Instructions for the task:
Where a line below includes the word "none", copy that line.

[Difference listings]
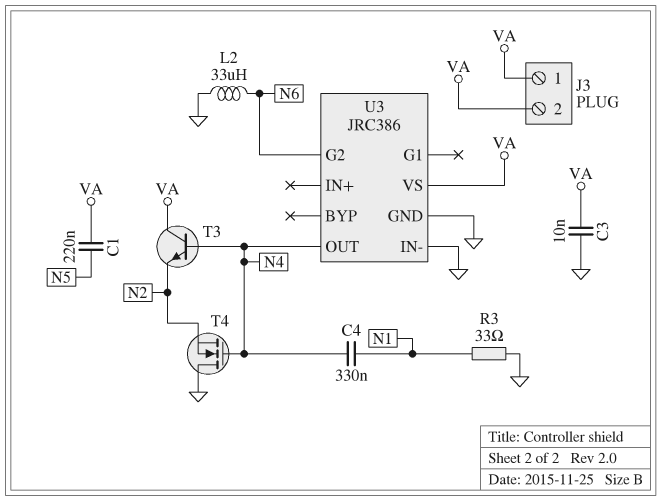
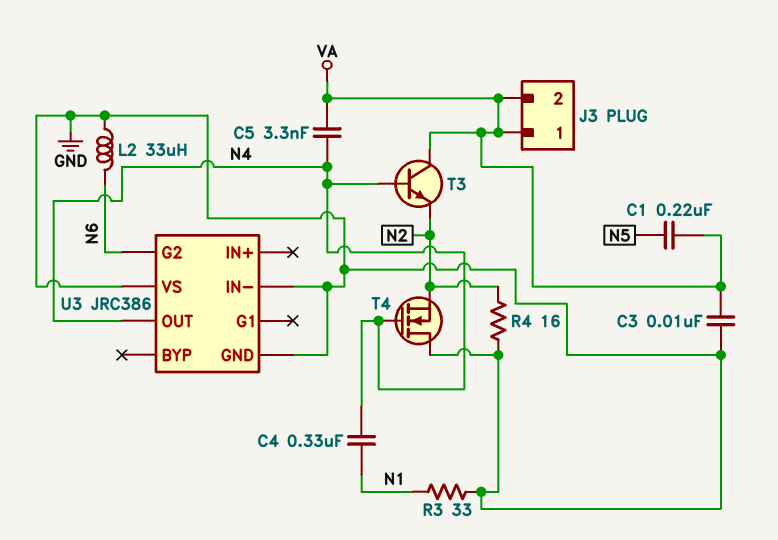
C5: none -> 3.3nF (N4, VA)
R4: none -> 16 (GND, N2)
U3 pin VS: VA -> GND

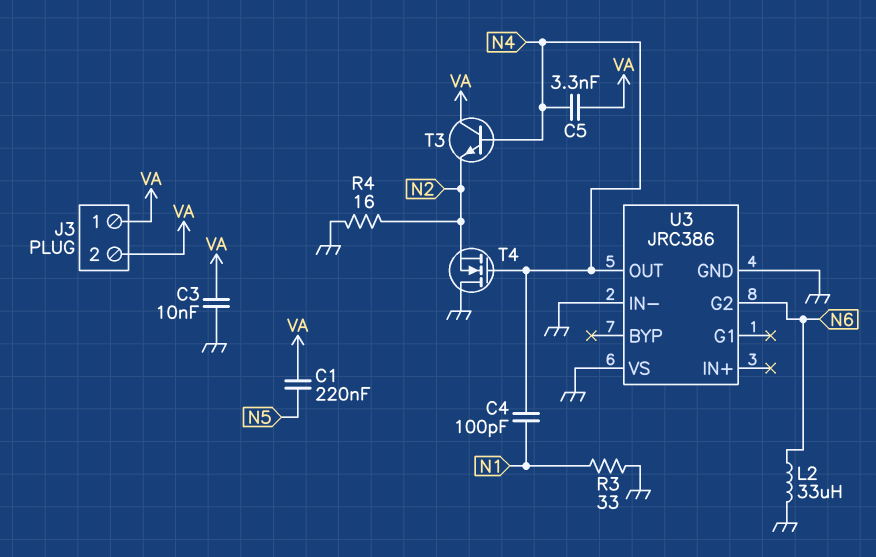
C4: 330nF (N1, N4) -> 100pF (N1, N4)

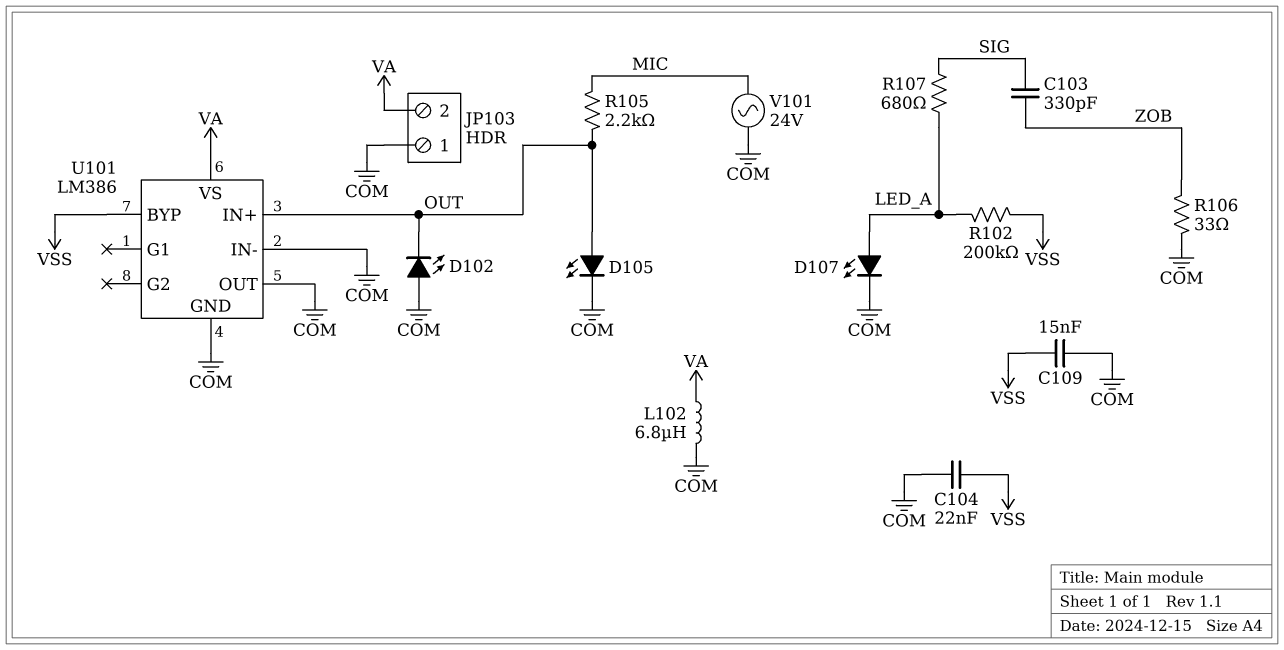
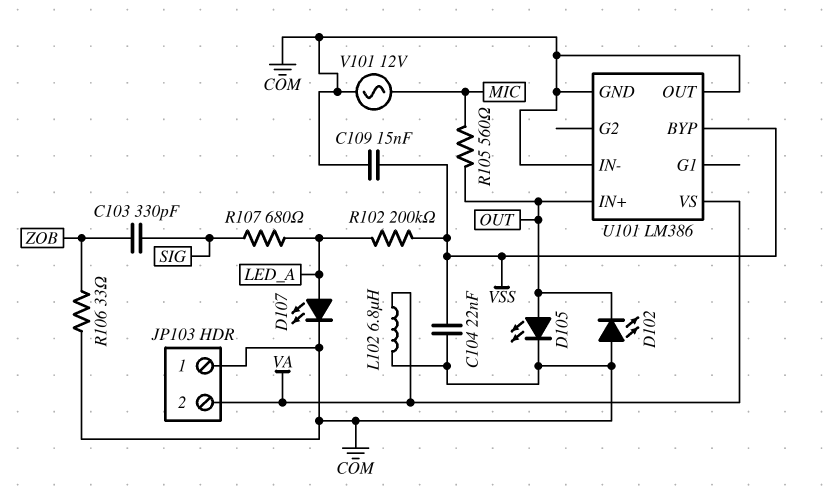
R105: 2.2k (MIC, OUT) -> 560 (MIC, OUT)
V101: AC 24V (COM, MIC) -> AC 12V (COM, MIC)

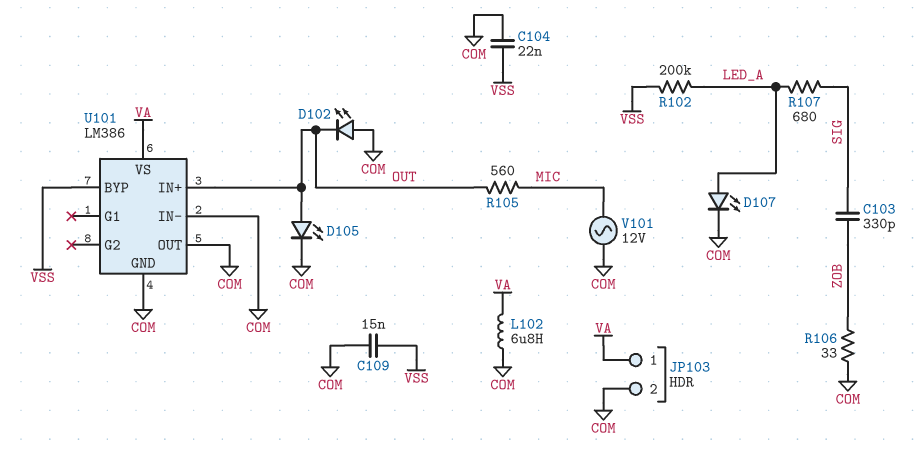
JP103 pin 1: COM -> VA
JP103 pin 2: VA -> COM

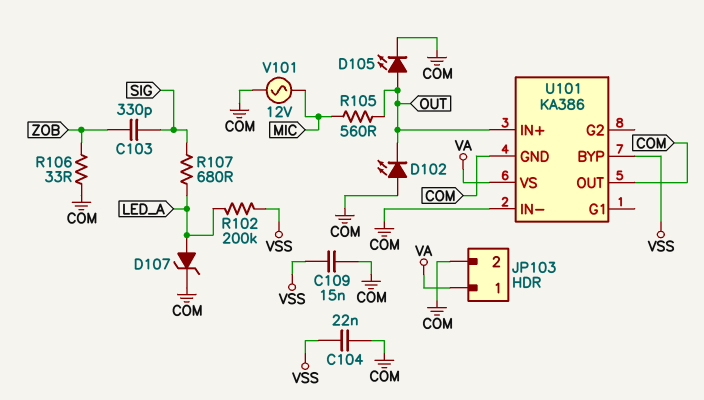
D107: LED (A LED_A, K COM) -> zener (A LED_A, K COM)
L102: 6.8uH (COM, VA) -> none
U101: LM386 -> KA386

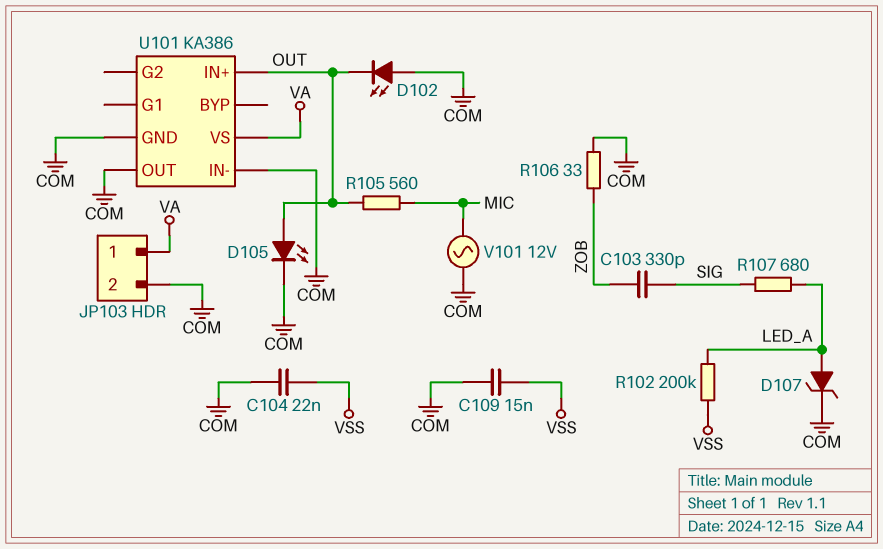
U101 pin BYP: VSS -> none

Solved exercise:
C5: none -> 3.3nF (N4, VA)
R4: none -> 16 (GND, N2)
L102: 6.8uH (COM, VA) -> none
U101 pin BYP: VSS -> none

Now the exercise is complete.